- _Action item_
Return only how many lines in the data include the string "none".

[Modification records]
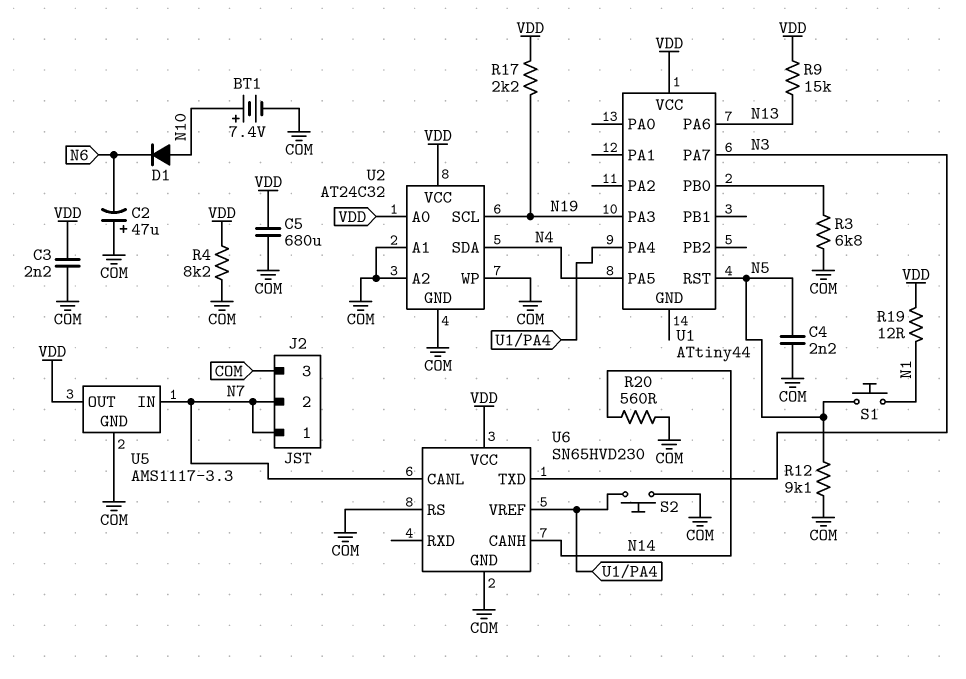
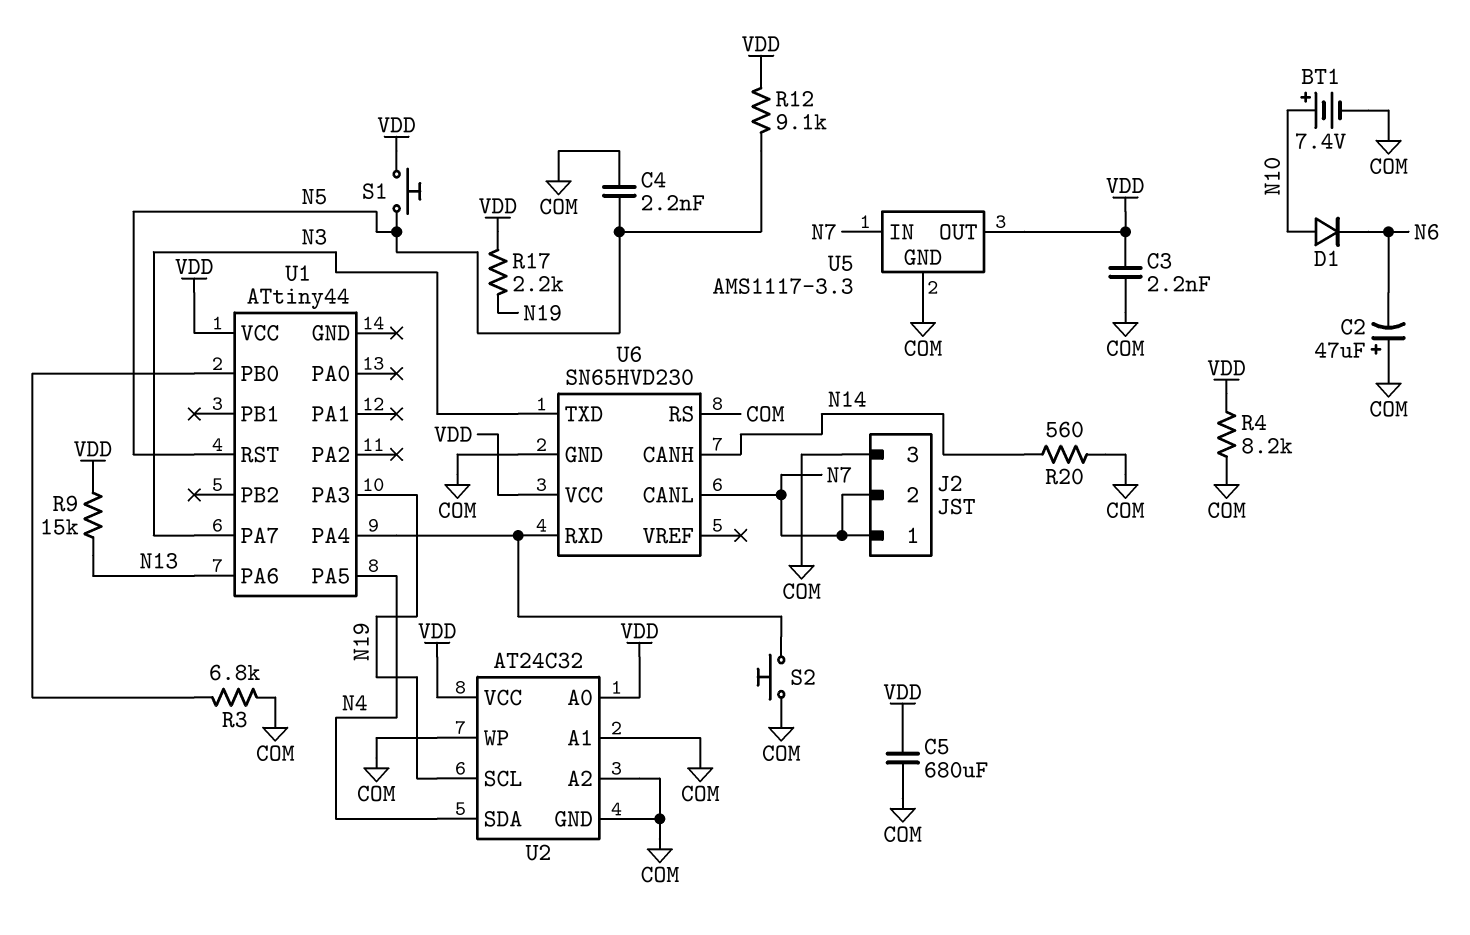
R12: 9.1k (COM, N5) -> 9.1k (N5, VDD)
R19: 12 (N1, VDD) -> none
S1: button (N1, N5) -> button (N5, VDD)
U6 pin RXD: none -> U1/PA4
U6 pin VREF: U1/PA4 -> none

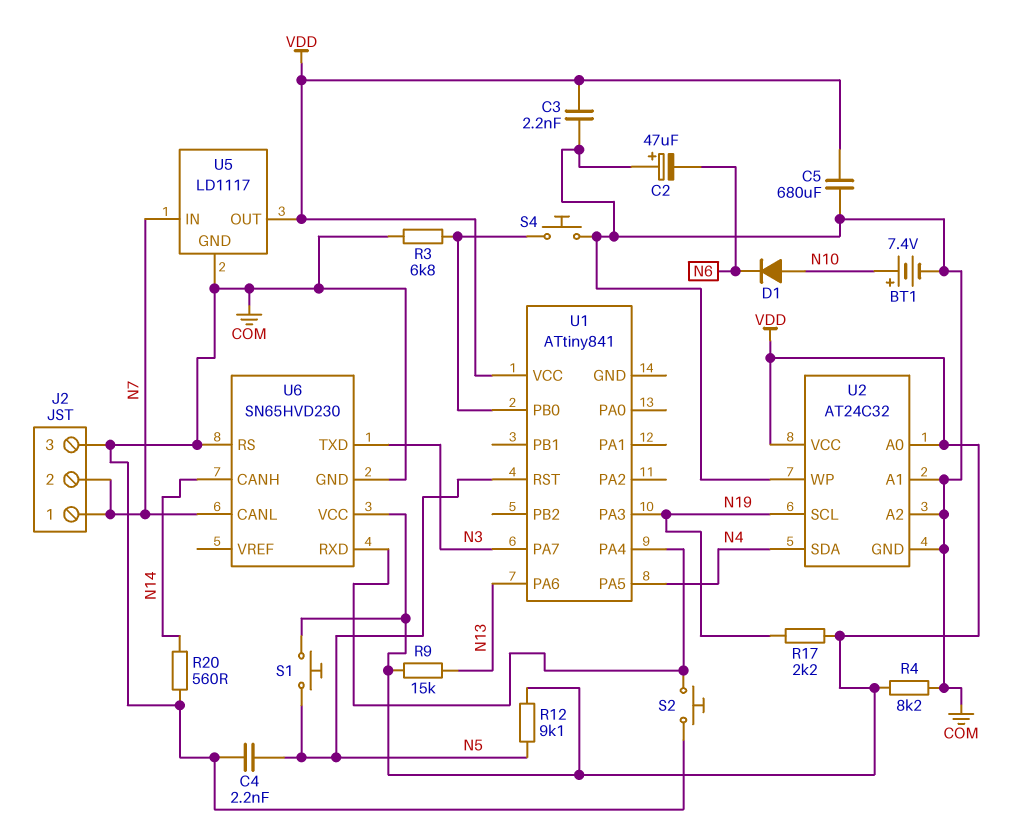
S4: none -> button (COM, U1/PB0)
U1: ATtiny44 -> ATtiny841
U5: AMS1117-3.3 -> LD1117

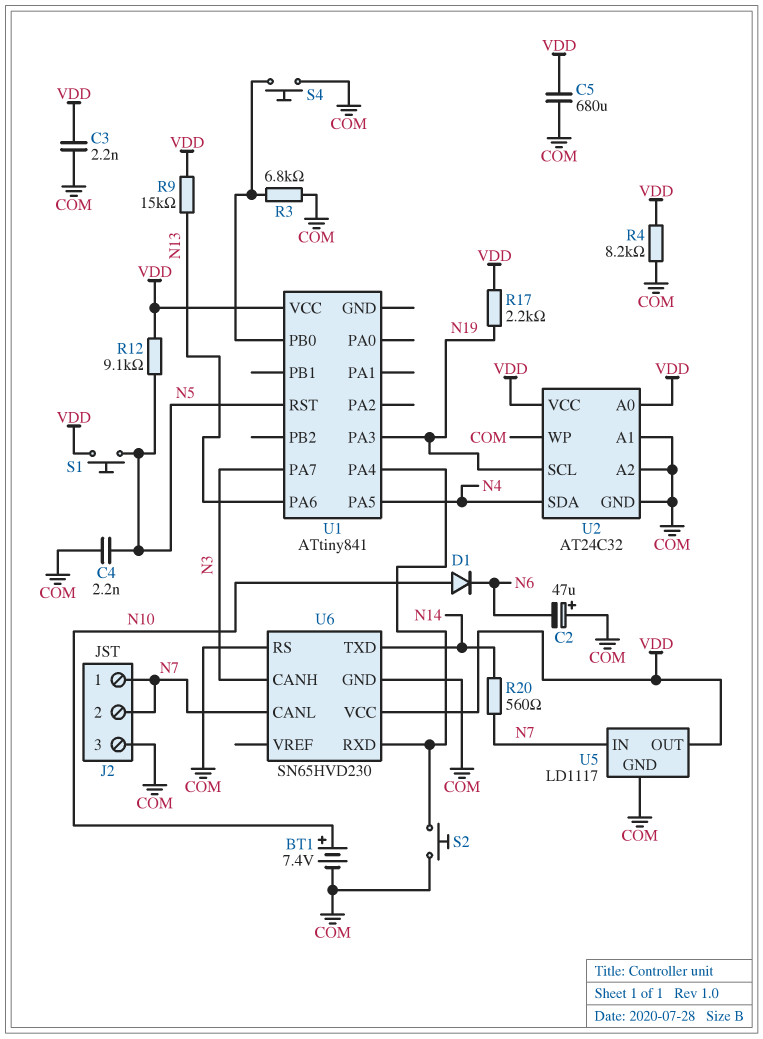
R20: 560 (COM, N14) -> 560 (N7, N14)
U6 pin CANH: N14 -> N3
U6 pin TXD: N3 -> N14

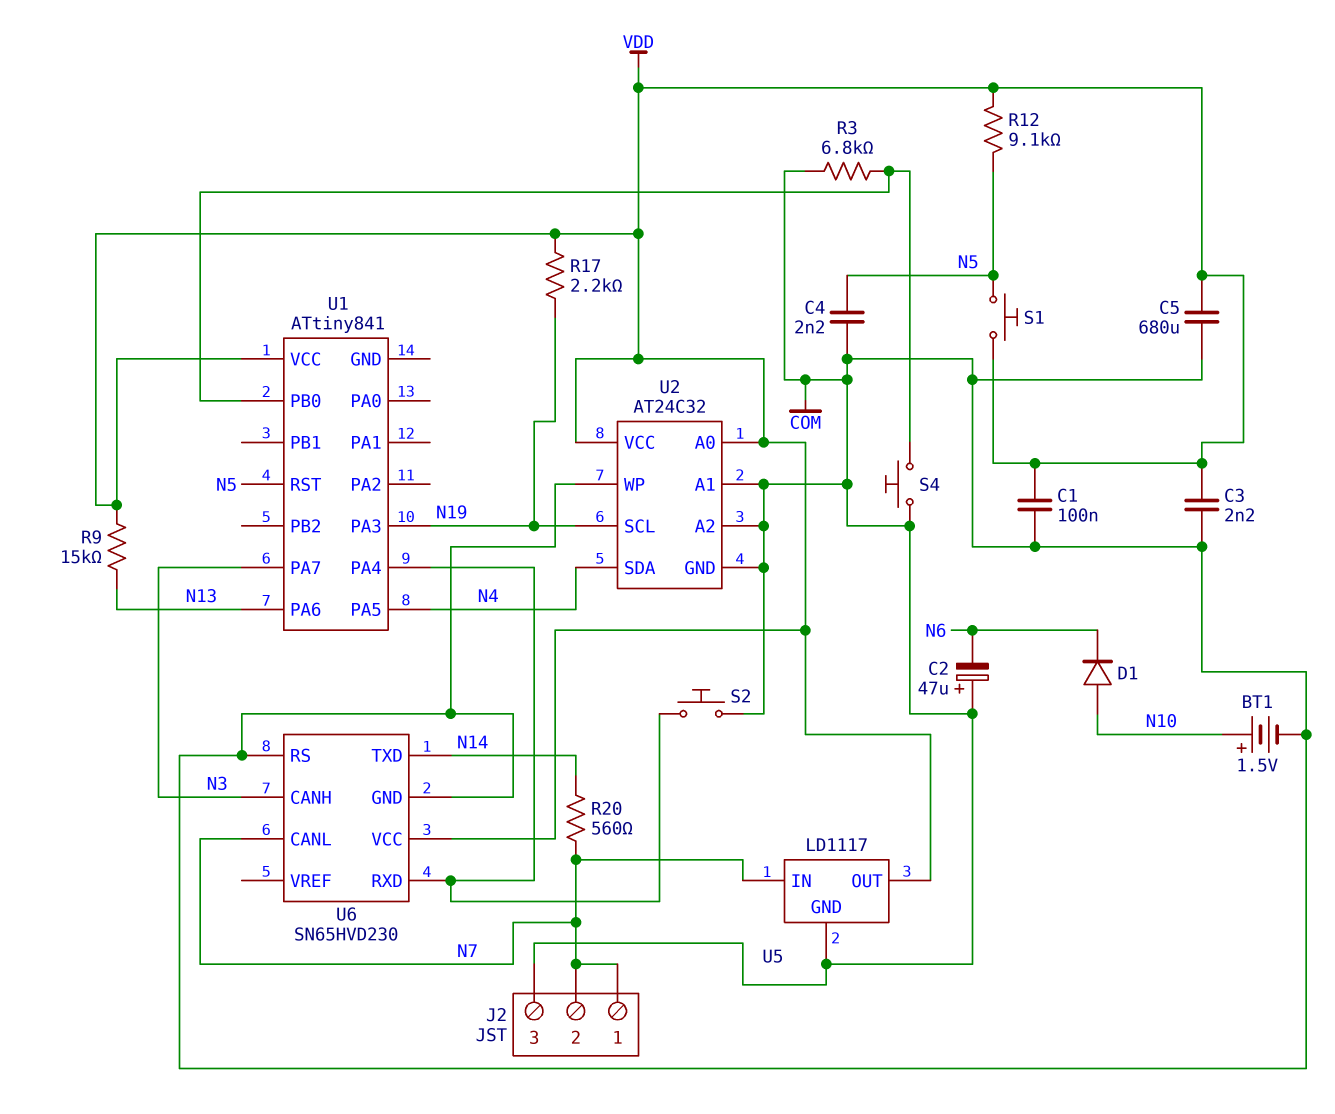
BT1: 7.4V (plus N10, minus COM) -> 1.5V (plus N10, minus COM)
C1: none -> 100nF (COM, VDD)
R4: 8.2k (COM, VDD) -> none

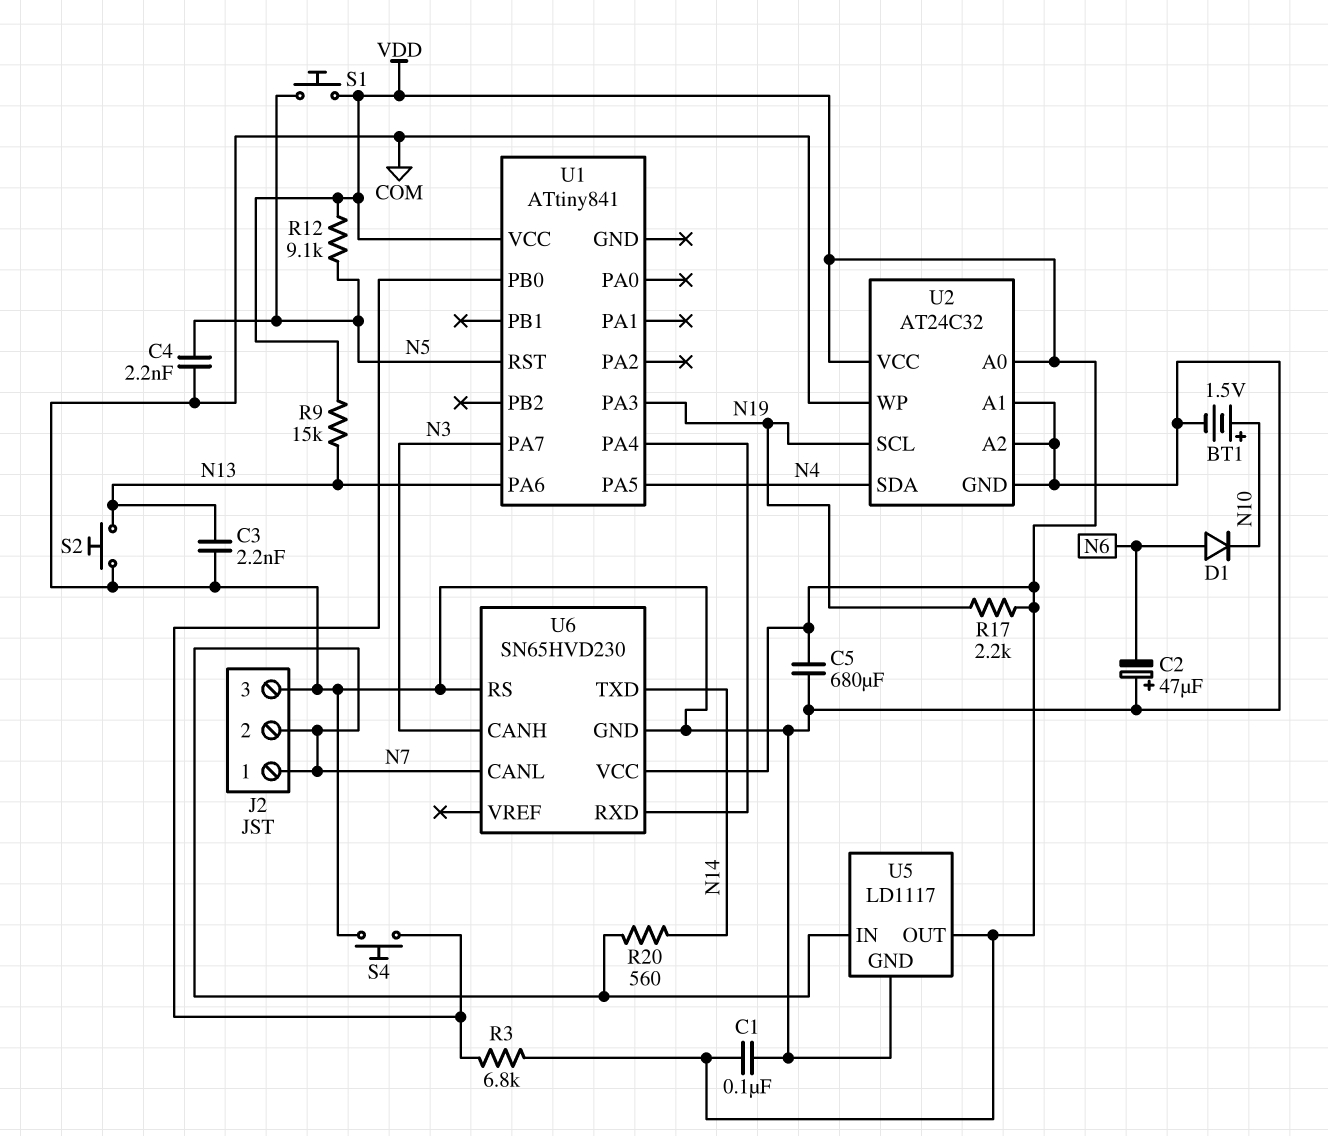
C3: 2.2nF (COM, VDD) -> 2.2nF (COM, N13)
D1: diode (A N10, K N6) -> diode (A N6, K N10)
R3: 6.8k (COM, U1/PB0) -> 6.8k (U1/PB0, VDD)
S2: button (COM, U1/PA4) -> button (COM, N13)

- _Reply to the exercise_
6